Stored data
◇ ◇ ◇ ◇

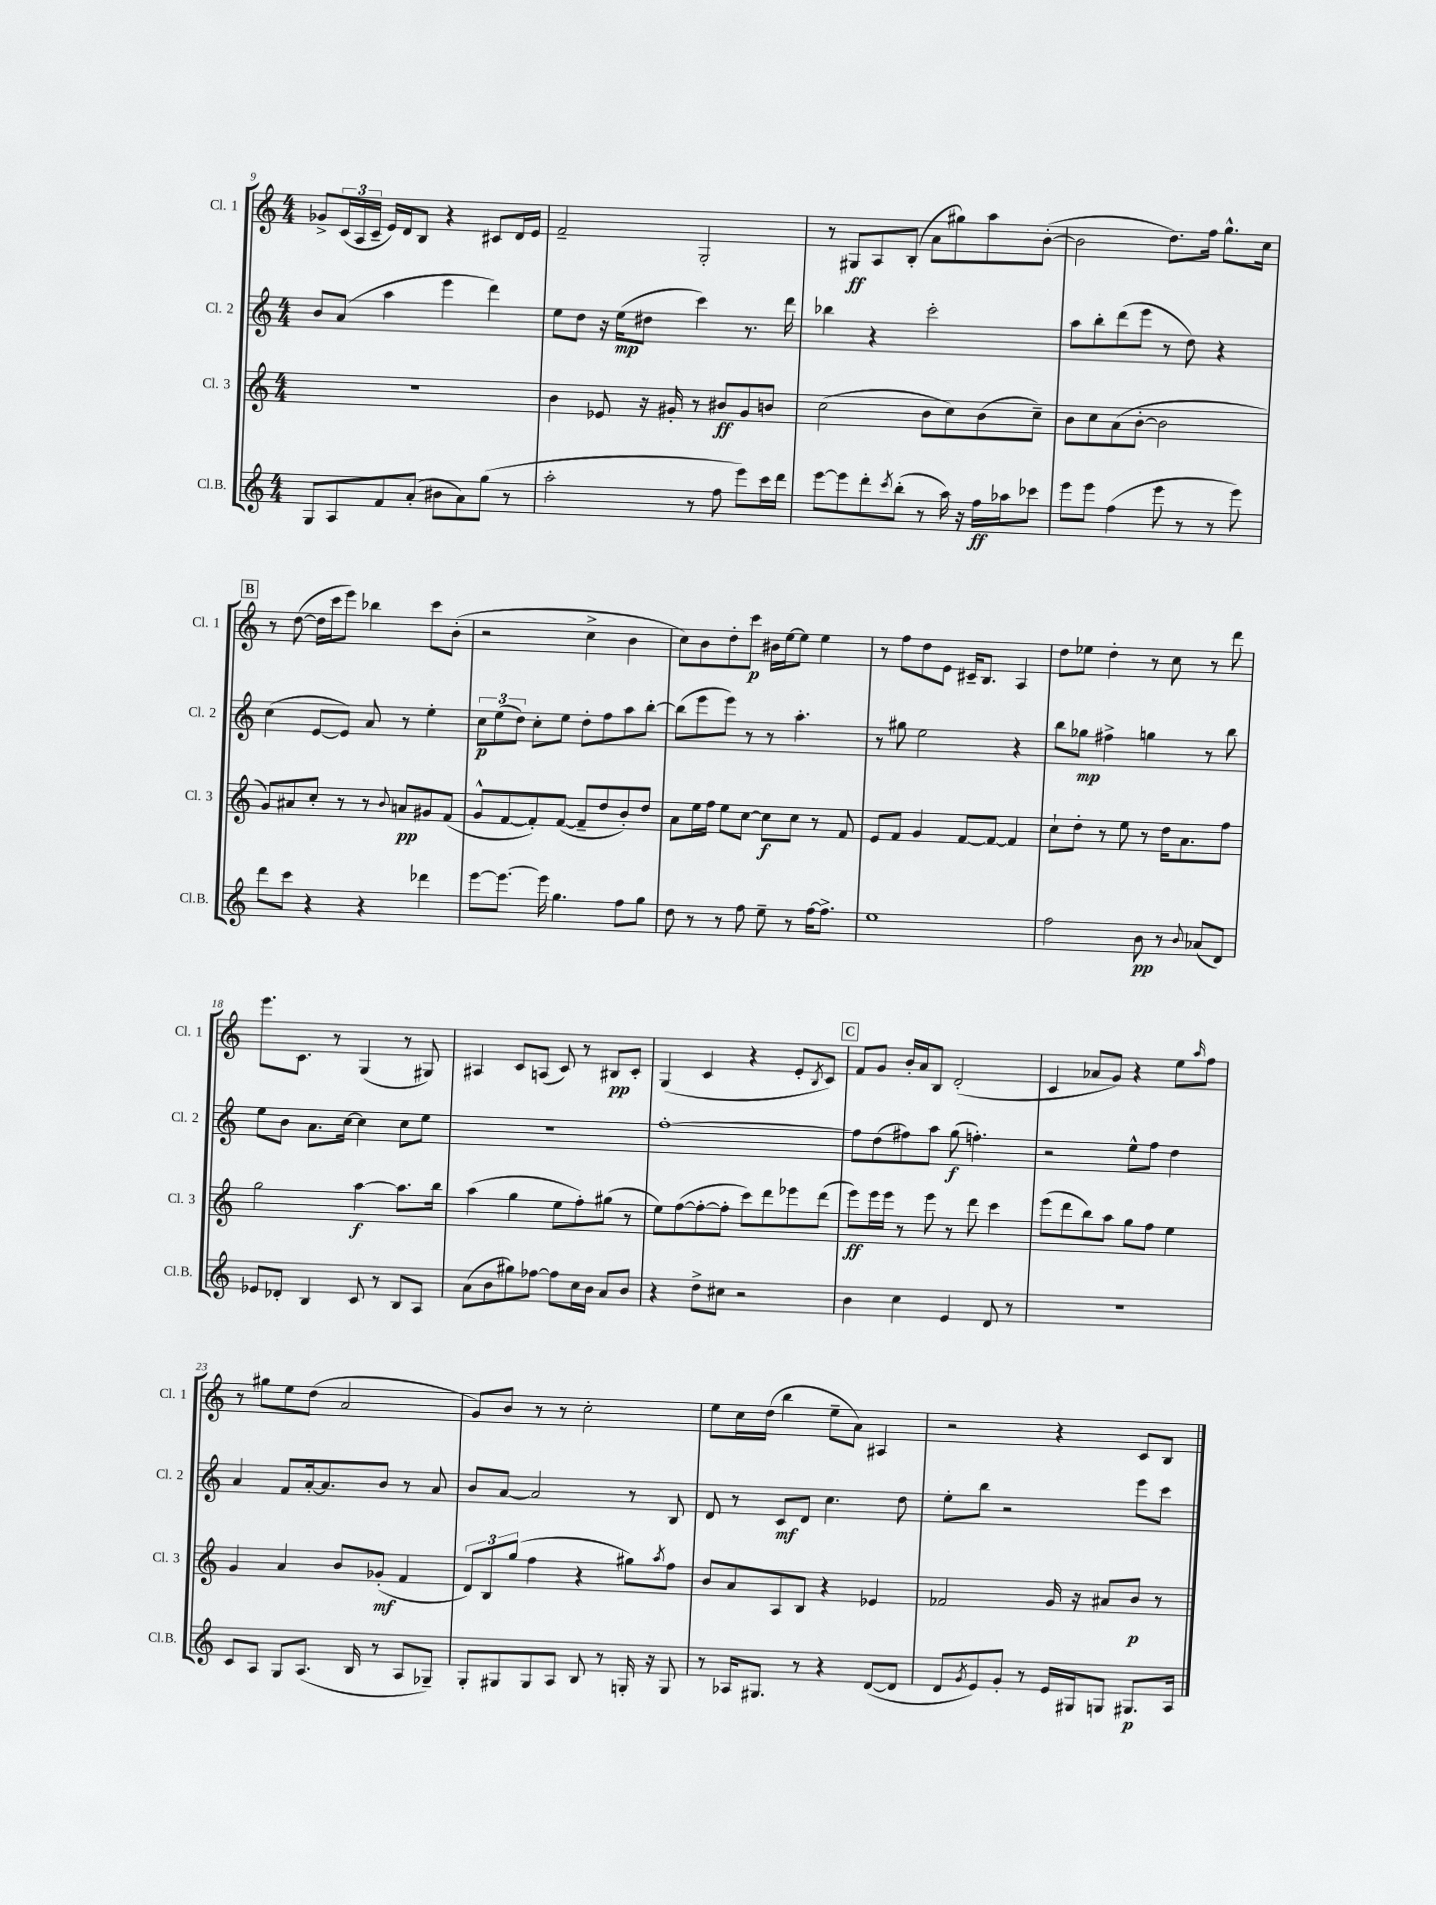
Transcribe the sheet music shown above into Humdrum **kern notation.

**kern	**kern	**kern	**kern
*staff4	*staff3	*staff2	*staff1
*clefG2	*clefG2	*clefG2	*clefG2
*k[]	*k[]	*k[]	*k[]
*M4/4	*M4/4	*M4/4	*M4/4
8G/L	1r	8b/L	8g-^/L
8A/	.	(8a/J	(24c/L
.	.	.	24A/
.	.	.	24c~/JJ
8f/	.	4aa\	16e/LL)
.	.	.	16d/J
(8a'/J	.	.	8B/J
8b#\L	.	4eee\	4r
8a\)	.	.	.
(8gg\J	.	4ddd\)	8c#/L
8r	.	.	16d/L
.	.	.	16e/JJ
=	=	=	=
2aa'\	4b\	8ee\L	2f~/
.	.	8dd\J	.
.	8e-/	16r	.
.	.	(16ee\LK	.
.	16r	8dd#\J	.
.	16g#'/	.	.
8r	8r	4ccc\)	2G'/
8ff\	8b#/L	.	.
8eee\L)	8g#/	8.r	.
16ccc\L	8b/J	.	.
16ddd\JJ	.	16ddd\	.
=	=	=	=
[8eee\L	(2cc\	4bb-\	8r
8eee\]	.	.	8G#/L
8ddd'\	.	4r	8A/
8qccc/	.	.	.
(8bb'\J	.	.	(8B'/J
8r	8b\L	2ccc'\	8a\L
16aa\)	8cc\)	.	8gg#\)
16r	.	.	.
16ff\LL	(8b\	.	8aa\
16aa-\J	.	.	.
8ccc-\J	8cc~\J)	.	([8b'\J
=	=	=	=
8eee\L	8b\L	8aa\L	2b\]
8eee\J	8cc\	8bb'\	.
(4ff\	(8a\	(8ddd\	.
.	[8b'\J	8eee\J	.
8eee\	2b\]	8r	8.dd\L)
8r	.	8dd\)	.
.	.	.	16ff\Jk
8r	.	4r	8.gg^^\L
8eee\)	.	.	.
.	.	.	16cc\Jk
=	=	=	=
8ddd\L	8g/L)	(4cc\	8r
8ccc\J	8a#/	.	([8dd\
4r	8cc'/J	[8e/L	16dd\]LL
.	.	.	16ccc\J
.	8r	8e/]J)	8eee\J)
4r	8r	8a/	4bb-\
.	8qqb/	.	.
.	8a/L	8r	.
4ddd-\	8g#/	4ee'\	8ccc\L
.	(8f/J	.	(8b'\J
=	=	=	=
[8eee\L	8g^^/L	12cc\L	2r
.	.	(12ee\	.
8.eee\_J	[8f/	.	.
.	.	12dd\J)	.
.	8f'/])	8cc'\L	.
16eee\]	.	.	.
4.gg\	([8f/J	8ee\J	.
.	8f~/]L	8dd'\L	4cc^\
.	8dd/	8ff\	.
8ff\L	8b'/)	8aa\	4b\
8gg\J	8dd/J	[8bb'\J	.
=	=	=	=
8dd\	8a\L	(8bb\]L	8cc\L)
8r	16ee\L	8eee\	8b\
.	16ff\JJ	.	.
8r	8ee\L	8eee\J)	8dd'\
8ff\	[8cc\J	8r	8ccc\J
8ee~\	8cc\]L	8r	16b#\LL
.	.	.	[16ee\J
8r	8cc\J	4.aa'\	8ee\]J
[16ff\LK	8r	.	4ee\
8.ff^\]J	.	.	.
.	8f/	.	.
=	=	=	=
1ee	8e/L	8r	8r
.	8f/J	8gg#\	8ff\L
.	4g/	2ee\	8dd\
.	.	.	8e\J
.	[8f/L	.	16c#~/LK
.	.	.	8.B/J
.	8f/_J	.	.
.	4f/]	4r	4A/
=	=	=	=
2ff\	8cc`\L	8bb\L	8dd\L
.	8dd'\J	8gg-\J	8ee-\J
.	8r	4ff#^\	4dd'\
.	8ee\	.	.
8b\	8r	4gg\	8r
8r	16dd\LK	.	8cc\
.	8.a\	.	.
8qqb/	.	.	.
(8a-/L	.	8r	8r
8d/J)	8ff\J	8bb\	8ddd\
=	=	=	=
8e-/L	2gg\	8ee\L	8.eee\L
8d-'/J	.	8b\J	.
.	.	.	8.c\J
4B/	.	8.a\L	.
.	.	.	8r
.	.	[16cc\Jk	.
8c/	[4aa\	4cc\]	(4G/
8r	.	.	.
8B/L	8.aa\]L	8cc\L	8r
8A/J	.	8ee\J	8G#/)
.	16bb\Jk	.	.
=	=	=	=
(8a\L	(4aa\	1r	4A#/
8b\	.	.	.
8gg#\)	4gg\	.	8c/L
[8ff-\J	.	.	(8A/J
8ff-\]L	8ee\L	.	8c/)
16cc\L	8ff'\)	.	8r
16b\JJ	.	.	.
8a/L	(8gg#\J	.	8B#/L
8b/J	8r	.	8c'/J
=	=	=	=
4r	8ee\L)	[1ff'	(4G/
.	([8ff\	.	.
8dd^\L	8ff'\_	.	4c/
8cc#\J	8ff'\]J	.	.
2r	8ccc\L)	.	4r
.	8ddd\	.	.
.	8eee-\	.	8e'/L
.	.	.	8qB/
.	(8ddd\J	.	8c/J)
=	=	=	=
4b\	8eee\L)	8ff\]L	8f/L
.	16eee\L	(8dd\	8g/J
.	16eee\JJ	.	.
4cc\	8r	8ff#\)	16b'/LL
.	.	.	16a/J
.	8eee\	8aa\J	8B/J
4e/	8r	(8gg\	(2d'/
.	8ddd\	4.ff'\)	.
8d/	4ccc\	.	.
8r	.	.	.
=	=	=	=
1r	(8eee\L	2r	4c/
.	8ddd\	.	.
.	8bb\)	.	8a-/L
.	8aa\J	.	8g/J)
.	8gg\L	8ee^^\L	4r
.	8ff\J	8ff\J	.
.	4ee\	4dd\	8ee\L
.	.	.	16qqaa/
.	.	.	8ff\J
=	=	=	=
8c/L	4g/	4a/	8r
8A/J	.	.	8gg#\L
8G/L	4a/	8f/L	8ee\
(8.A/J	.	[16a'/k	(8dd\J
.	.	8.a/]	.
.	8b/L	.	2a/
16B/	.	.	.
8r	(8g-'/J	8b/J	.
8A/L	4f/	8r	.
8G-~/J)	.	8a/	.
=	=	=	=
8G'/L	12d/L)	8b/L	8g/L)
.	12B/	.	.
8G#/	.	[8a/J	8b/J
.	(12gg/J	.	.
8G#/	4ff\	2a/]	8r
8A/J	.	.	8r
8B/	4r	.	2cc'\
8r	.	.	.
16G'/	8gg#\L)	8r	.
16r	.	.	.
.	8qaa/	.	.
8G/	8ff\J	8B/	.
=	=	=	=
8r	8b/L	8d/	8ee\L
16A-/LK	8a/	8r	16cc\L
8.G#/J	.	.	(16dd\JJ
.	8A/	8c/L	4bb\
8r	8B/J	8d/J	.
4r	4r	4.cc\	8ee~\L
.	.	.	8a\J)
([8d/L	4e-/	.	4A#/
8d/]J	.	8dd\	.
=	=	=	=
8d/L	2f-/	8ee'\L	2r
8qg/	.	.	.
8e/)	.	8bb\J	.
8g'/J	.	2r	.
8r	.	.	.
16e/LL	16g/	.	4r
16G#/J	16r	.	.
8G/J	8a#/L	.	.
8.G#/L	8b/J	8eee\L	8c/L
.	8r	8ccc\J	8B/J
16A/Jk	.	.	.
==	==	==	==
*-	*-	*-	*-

◇ ◇ ◇ ◇

REQUEST
Collect each line of the records above that contains the string "kern". Match case exactly.

ANSWER TO THIS PROBLEM
Transcribe the sheet music shown above into Humdrum **kern notation.
**kern	**kern	**kern	**kern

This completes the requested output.